Modification records

........

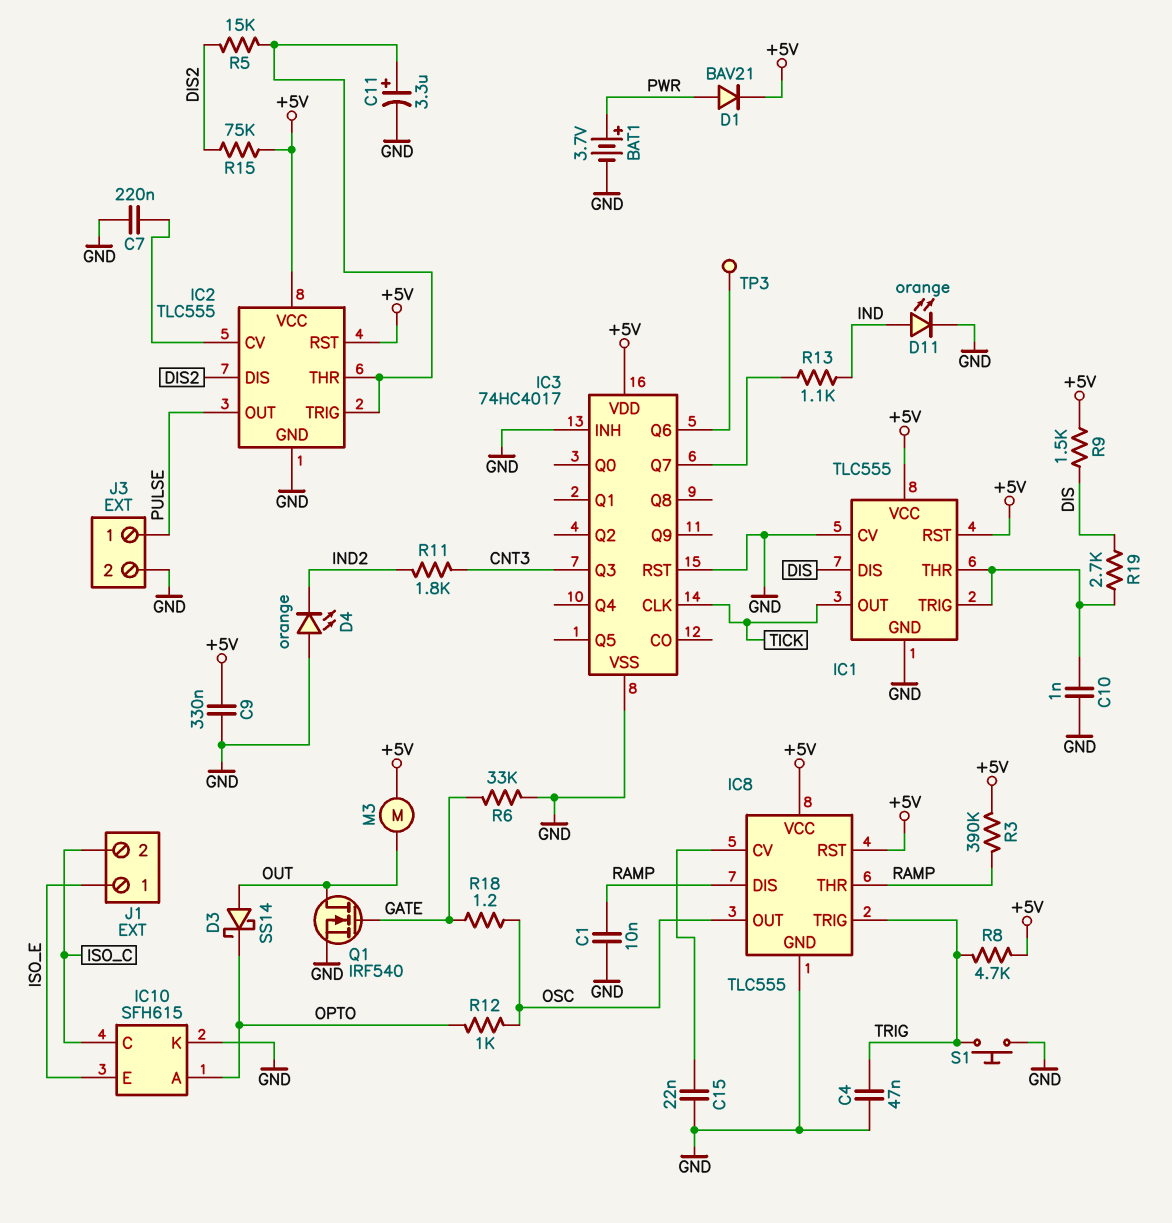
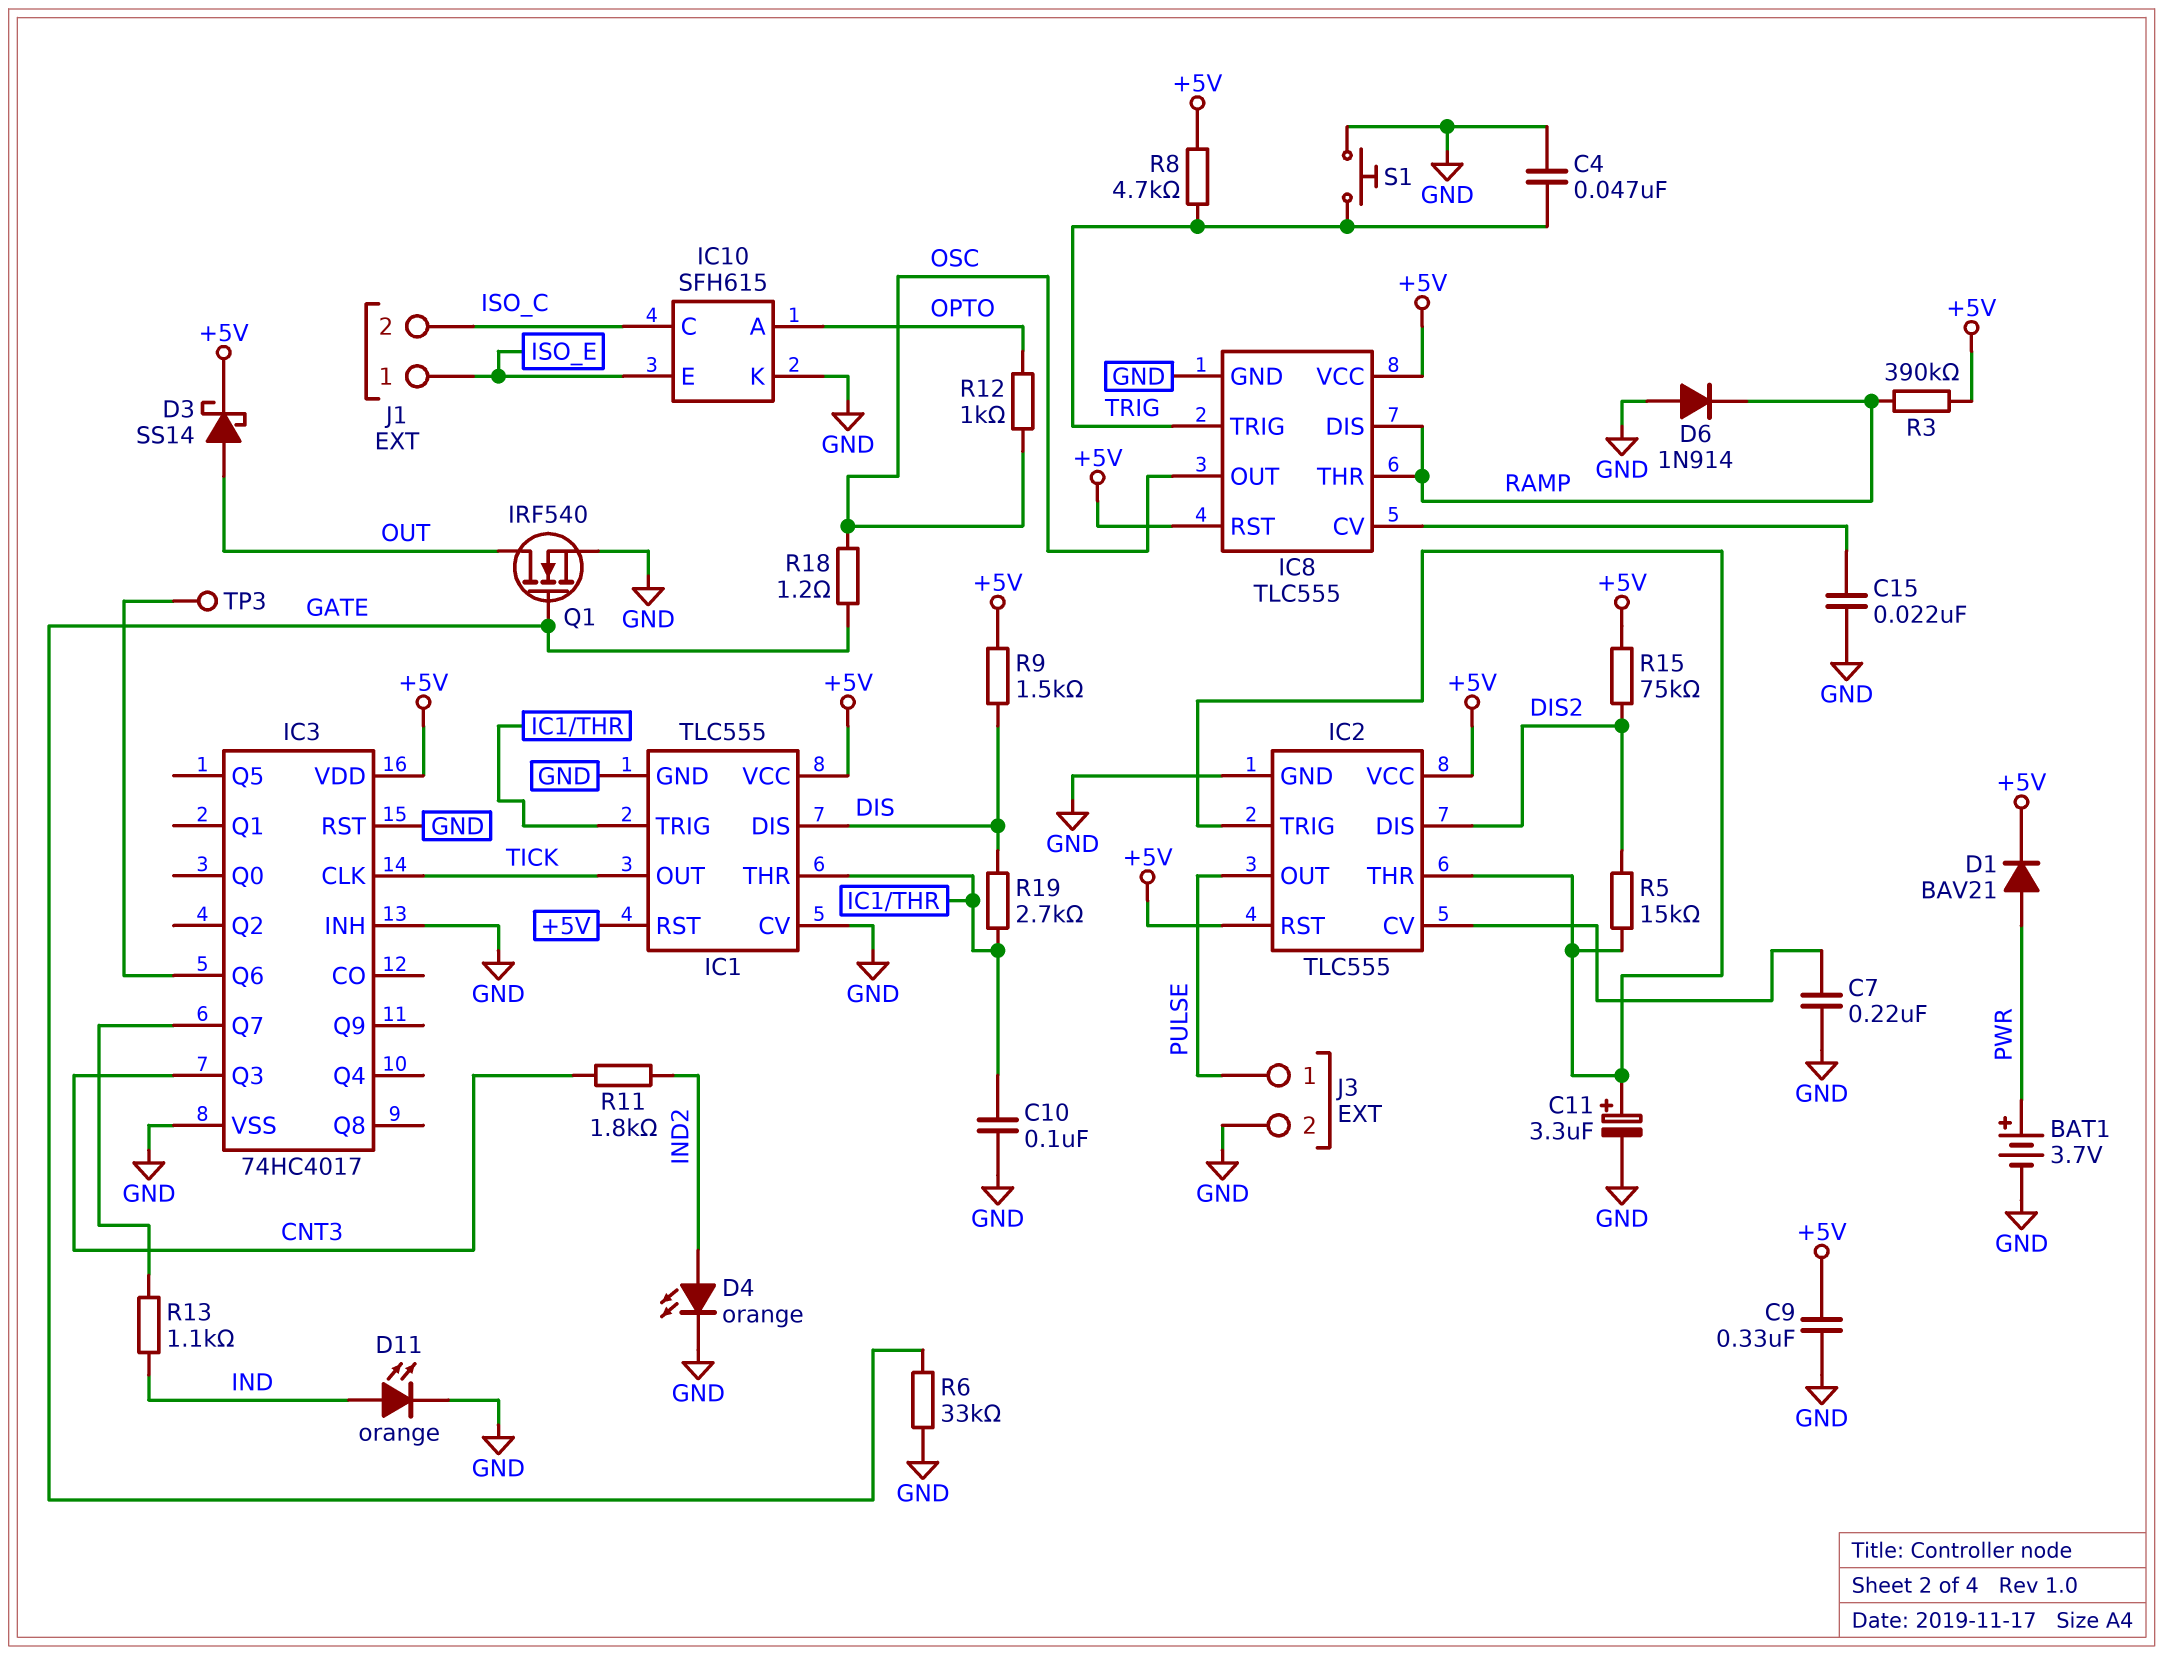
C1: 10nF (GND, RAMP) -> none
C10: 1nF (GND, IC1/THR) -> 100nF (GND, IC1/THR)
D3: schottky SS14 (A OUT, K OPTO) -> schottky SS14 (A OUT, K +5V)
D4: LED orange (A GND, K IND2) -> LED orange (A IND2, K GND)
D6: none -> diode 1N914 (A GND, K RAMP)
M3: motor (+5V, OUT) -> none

........

## Aim of the task
Images stay out; the entries above are to be printed exactly.

## Solution to this exercise
C1: 10nF (GND, RAMP) -> none
C10: 1nF (GND, IC1/THR) -> 100nF (GND, IC1/THR)
D3: schottky SS14 (A OUT, K OPTO) -> schottky SS14 (A OUT, K +5V)
D4: LED orange (A GND, K IND2) -> LED orange (A IND2, K GND)
D6: none -> diode 1N914 (A GND, K RAMP)
M3: motor (+5V, OUT) -> none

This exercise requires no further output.